▶ **ASSIGNMENT**: Every line of the data that contains the string "plate" must be copied.

*** INFORMATION SHOWN ***

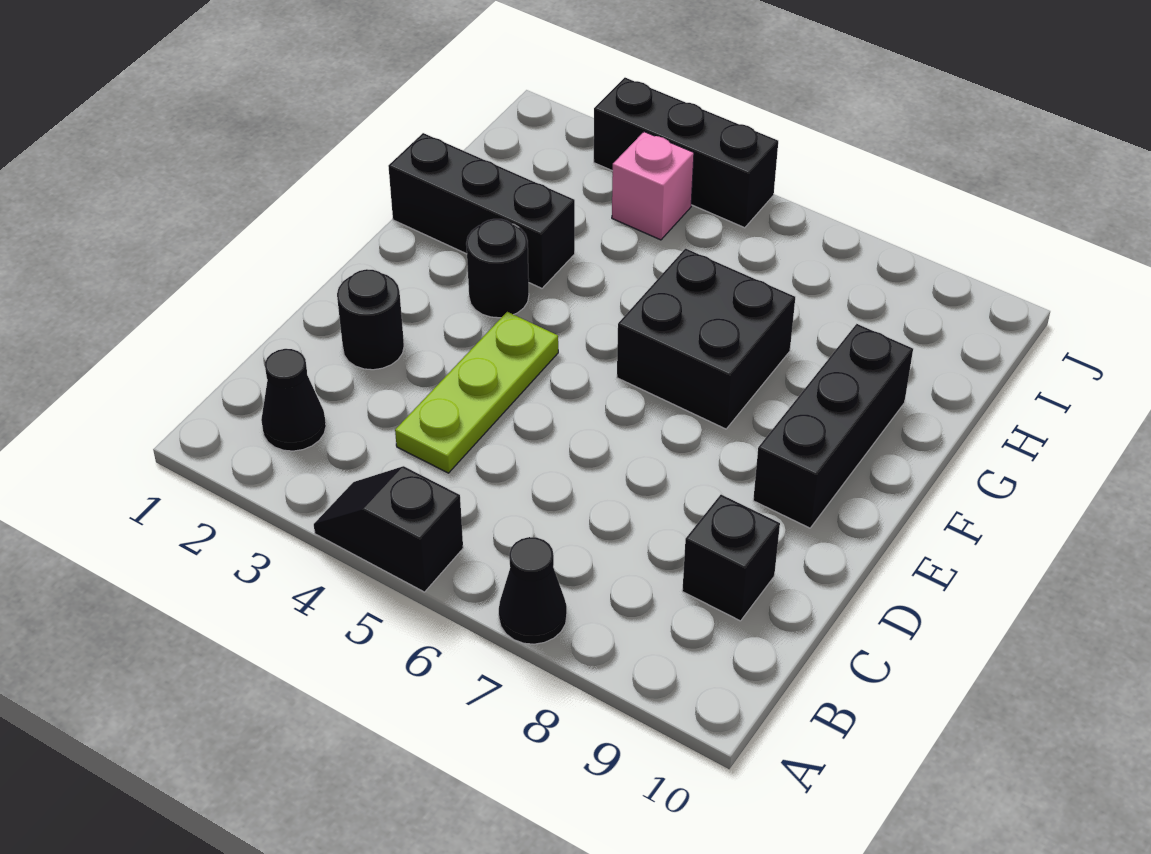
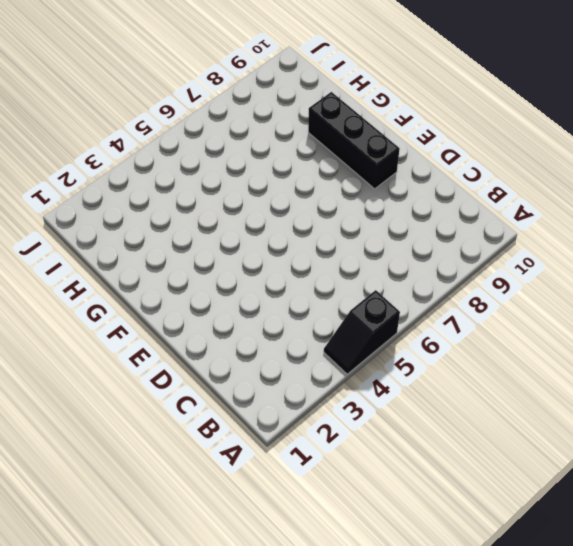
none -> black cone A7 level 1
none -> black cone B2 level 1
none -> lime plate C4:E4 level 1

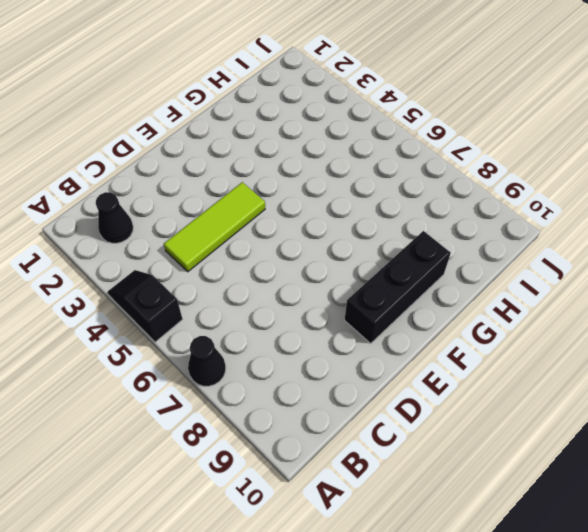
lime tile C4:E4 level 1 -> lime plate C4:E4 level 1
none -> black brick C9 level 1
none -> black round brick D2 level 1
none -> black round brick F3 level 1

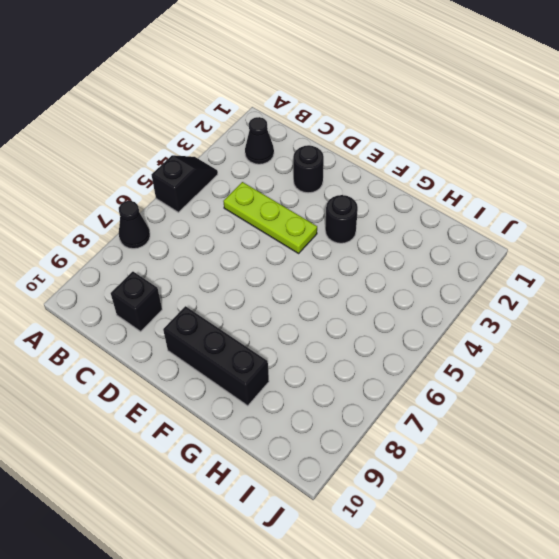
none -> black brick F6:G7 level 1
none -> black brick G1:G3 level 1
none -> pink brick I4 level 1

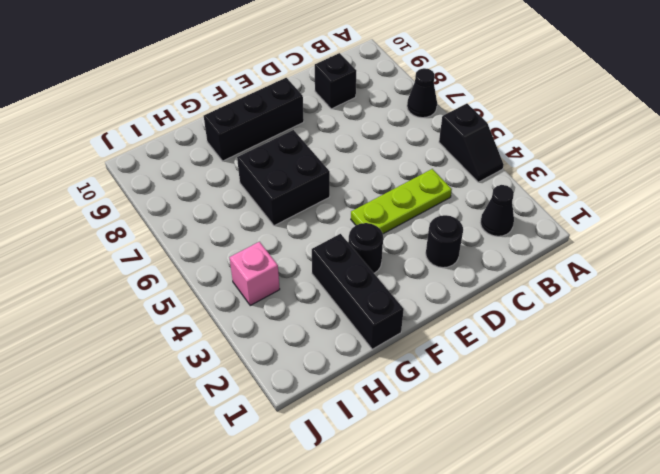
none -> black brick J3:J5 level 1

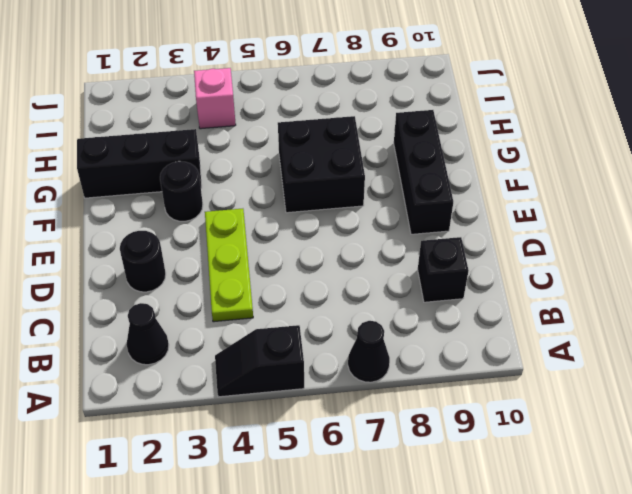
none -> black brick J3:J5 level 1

*** End of INFORMATION SHOWN ***

▶ **RESPONSE BELOW**:
none -> lime plate C4:E4 level 1
lime tile C4:E4 level 1 -> lime plate C4:E4 level 1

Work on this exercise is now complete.